Data for this exercise Start Marker

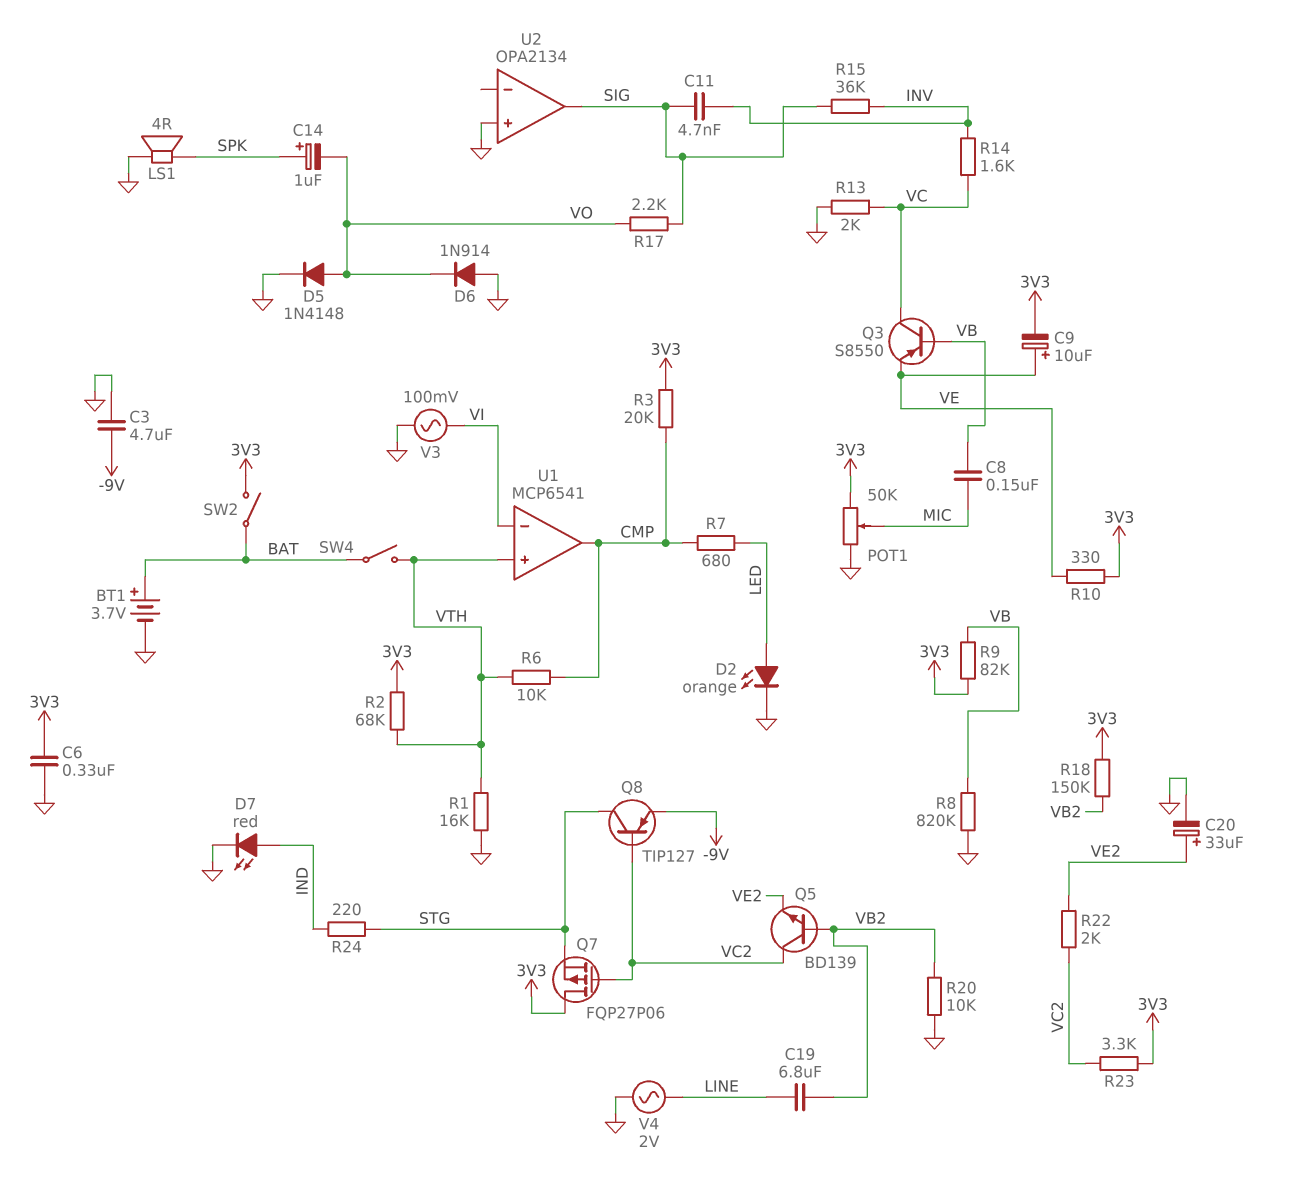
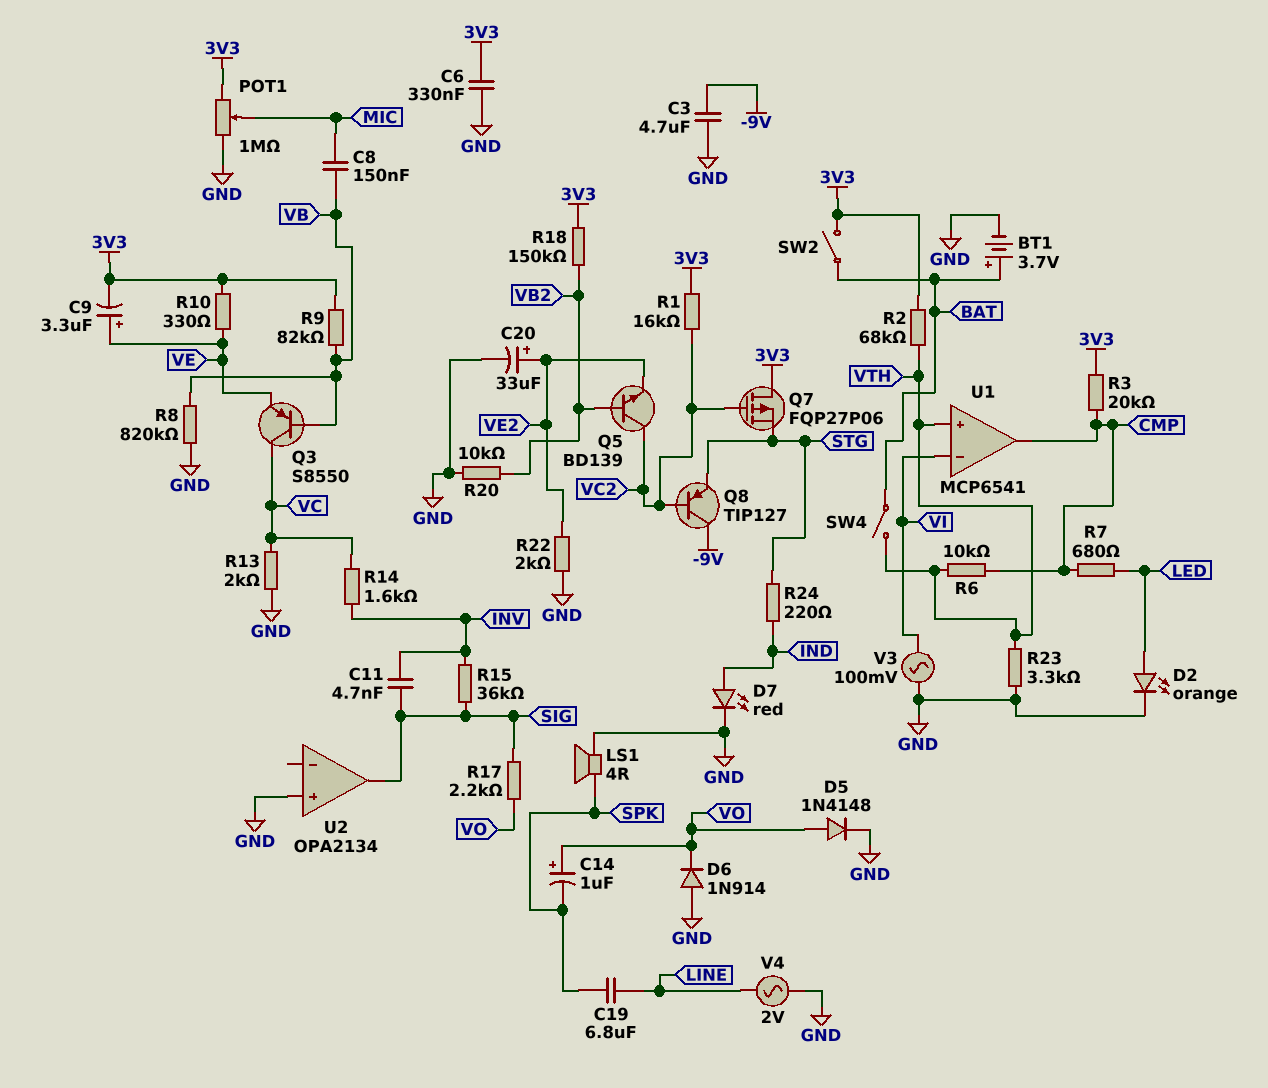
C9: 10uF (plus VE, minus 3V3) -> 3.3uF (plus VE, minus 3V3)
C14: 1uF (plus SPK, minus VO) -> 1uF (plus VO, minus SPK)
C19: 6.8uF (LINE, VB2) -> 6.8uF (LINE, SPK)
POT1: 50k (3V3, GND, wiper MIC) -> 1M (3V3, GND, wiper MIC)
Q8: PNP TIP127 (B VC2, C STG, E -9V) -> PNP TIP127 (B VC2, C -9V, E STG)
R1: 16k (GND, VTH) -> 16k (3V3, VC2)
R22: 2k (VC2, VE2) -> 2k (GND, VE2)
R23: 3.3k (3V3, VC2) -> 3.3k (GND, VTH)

Data for this exercise End Marker

» **Aim of the exercise**
When a line in the material above includes the word "minus", copy that line.

» **Reply to the exercise**
C9: 10uF (plus VE, minus 3V3) -> 3.3uF (plus VE, minus 3V3)
C14: 1uF (plus SPK, minus VO) -> 1uF (plus VO, minus SPK)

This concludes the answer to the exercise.